### [WHAT NEEDS TO BE DONE]
The answer must be every line from the listing that holds the string "diode".

### [GIVEN ENTRIES]
○ ○ ○ ○ ○ ○ ○

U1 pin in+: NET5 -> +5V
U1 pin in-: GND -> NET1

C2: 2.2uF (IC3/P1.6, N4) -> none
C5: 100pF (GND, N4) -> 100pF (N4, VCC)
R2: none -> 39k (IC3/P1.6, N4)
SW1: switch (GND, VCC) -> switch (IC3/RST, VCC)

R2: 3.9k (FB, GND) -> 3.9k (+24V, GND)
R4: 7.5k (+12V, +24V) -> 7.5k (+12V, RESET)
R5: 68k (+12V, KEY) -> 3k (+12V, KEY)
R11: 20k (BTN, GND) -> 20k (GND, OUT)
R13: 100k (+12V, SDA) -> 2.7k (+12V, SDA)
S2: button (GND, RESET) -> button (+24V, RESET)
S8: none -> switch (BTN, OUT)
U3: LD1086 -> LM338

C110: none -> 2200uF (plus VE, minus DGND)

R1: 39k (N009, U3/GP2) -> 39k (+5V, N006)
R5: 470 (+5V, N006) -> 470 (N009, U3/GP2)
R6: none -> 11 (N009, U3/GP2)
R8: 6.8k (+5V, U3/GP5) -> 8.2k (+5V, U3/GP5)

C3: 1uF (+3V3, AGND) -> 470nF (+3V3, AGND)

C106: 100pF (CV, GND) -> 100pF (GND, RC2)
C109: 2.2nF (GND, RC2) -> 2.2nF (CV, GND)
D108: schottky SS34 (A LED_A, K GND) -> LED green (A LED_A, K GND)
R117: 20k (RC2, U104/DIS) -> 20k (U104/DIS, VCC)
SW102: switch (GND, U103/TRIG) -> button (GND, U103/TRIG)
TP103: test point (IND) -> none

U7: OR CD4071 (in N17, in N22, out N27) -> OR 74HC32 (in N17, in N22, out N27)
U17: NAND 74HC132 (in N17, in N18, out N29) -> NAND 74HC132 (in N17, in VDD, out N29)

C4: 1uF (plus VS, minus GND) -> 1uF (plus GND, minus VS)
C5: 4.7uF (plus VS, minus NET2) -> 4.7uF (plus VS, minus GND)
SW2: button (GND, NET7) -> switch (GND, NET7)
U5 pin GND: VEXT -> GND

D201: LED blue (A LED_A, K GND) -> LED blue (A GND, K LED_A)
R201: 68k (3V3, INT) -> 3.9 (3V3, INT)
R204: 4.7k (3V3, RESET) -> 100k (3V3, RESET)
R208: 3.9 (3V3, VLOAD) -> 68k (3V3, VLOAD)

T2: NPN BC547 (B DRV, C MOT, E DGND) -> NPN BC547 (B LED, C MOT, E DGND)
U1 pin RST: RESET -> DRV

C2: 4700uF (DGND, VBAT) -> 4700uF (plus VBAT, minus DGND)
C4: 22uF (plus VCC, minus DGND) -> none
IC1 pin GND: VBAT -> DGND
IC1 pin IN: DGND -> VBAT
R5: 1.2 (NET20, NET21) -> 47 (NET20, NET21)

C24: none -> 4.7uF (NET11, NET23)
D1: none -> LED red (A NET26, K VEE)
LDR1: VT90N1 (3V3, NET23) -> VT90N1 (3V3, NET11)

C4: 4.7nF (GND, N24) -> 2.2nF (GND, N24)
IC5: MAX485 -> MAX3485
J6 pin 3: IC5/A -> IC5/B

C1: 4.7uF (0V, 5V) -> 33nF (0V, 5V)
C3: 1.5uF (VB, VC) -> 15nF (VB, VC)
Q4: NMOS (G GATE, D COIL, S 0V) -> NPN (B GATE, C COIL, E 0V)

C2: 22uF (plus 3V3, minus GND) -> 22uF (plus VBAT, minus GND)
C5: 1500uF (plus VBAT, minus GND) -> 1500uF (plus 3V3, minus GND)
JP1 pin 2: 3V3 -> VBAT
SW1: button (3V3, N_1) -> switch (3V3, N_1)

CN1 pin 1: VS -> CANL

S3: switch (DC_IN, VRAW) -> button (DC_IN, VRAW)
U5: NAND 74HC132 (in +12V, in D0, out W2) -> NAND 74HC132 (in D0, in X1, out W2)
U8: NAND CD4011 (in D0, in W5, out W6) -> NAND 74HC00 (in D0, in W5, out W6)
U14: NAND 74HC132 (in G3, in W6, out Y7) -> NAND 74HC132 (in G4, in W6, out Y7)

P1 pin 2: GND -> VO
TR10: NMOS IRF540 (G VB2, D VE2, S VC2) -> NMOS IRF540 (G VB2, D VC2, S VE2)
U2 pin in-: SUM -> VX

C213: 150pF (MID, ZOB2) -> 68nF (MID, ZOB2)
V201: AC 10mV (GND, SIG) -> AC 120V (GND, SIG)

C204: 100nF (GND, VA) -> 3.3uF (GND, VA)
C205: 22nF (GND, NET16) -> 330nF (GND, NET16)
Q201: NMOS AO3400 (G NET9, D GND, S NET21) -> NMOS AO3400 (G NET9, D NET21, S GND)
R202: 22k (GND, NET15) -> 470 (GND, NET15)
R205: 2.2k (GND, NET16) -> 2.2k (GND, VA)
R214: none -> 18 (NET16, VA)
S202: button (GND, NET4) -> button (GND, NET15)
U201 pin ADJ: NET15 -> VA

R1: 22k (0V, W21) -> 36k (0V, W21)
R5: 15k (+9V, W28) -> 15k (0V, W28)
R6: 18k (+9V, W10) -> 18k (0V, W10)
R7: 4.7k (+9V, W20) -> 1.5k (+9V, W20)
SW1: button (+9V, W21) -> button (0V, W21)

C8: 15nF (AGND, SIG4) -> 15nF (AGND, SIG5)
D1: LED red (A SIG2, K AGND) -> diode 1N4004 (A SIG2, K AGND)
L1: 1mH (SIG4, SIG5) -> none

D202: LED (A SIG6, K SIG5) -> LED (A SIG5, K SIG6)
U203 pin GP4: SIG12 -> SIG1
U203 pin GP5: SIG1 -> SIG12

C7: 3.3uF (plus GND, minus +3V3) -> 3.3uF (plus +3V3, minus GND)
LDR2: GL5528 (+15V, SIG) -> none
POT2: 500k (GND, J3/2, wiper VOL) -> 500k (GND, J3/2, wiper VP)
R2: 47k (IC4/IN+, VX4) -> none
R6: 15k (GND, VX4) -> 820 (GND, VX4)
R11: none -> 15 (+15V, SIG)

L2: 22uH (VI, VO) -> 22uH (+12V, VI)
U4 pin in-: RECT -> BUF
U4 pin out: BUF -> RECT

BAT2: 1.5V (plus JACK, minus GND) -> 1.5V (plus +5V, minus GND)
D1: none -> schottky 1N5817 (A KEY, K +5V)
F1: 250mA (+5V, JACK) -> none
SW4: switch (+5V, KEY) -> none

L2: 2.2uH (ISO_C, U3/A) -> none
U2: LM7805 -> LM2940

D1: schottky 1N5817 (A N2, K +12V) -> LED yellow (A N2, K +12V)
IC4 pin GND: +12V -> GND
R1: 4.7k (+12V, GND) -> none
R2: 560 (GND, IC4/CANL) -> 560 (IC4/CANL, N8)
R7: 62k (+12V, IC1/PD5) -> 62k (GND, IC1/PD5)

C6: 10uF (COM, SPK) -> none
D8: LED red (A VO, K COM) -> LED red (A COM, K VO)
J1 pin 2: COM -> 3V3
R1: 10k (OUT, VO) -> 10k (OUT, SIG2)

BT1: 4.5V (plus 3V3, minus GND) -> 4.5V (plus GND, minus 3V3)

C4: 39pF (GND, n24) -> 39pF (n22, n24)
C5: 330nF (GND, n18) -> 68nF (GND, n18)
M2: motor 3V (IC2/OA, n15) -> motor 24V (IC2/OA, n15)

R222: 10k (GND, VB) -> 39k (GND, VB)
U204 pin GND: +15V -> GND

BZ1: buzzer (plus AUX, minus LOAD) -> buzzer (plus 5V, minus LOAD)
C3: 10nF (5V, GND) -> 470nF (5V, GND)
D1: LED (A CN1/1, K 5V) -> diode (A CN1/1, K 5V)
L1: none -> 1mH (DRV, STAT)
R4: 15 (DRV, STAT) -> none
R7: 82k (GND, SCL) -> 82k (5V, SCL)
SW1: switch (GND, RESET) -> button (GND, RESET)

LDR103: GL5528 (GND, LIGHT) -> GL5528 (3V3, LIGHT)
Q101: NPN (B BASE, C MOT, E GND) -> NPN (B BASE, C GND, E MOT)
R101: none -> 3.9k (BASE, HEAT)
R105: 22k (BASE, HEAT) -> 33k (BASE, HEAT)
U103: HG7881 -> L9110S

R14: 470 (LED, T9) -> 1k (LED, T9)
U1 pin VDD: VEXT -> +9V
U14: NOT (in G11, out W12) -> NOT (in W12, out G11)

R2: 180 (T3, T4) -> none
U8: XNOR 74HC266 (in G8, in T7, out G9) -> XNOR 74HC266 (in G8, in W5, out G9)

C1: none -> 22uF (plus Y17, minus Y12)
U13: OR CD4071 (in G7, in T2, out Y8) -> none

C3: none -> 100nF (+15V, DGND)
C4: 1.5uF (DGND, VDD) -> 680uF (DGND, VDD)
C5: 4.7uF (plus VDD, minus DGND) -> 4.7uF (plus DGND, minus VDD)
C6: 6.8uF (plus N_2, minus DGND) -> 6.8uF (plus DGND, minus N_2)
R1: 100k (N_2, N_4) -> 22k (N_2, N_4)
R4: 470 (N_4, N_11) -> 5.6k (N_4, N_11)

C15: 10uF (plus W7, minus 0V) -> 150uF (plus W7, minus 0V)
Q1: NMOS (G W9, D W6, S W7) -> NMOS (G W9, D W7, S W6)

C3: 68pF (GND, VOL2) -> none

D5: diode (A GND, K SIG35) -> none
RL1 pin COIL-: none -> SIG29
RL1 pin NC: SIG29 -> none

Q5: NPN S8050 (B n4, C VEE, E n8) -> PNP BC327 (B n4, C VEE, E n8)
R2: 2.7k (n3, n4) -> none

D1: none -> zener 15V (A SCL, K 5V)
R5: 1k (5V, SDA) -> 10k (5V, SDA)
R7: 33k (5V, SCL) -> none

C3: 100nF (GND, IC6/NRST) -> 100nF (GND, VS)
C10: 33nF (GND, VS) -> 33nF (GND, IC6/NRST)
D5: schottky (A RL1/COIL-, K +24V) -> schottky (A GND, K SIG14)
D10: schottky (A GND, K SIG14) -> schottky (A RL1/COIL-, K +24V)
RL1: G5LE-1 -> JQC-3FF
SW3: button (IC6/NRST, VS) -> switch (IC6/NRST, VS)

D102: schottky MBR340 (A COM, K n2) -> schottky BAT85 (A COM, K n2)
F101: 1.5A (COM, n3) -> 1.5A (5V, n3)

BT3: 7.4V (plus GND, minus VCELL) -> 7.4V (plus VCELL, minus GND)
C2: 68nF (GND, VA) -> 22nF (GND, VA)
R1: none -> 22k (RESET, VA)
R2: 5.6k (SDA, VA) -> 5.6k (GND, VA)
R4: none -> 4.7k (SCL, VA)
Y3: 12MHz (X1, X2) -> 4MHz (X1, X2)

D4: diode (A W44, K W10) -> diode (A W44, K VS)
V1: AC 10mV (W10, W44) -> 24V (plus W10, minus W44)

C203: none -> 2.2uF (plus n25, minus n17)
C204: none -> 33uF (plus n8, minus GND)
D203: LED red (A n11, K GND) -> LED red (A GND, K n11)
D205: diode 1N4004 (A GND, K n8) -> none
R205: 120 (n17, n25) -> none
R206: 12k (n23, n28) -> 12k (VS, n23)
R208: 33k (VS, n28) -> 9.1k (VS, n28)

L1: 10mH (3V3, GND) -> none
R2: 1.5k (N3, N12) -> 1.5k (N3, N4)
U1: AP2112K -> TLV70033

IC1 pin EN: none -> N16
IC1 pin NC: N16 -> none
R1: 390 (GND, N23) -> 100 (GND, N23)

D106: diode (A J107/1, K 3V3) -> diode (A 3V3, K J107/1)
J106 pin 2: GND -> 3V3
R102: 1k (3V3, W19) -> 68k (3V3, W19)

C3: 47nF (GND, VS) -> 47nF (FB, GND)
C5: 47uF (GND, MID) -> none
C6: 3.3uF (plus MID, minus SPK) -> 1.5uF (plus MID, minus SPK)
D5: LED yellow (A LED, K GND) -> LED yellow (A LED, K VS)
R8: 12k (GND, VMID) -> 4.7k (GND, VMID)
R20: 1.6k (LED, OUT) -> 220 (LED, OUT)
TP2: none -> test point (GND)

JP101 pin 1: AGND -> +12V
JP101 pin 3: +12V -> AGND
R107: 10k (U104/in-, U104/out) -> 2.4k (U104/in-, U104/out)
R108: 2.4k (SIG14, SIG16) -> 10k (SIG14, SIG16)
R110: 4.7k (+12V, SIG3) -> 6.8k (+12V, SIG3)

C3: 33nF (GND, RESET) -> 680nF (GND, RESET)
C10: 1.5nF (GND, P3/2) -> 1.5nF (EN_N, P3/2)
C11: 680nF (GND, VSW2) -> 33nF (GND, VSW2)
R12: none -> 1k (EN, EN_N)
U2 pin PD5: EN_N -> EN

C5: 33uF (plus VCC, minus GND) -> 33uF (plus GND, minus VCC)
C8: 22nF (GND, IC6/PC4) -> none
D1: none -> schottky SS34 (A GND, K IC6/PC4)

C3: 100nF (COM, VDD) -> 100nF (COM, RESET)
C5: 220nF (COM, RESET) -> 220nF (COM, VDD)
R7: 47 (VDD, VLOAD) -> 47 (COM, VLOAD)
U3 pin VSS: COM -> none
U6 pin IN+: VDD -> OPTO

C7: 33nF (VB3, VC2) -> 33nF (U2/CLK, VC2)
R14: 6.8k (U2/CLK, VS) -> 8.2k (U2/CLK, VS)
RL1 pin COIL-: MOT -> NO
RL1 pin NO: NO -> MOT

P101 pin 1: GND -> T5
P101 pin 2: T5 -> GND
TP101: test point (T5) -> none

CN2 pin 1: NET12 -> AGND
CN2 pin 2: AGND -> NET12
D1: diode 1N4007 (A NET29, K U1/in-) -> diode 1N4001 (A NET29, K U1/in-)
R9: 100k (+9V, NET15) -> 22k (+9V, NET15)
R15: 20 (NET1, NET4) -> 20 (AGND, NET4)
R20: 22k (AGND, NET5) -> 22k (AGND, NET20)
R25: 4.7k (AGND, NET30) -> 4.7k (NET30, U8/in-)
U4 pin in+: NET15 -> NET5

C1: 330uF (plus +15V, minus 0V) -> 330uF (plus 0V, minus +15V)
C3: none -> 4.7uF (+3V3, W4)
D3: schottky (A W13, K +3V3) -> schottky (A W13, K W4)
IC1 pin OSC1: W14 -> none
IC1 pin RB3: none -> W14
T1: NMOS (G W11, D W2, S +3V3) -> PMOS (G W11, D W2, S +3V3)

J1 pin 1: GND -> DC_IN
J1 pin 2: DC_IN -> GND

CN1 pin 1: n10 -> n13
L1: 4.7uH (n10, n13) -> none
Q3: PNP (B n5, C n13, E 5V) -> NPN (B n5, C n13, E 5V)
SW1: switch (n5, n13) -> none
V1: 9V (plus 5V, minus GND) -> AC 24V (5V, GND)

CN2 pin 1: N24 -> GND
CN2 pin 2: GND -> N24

○ ○ ○ ○ ○ ○ ○

### [TASK SOLUTION]
D1: LED red (A SIG2, K AGND) -> diode 1N4004 (A SIG2, K AGND)
D1: LED (A CN1/1, K 5V) -> diode (A CN1/1, K 5V)
D5: diode (A GND, K SIG35) -> none
D4: diode (A W44, K W10) -> diode (A W44, K VS)
D205: diode 1N4004 (A GND, K n8) -> none
D106: diode (A J107/1, K 3V3) -> diode (A 3V3, K J107/1)
D1: diode 1N4007 (A NET29, K U1/in-) -> diode 1N4001 (A NET29, K U1/in-)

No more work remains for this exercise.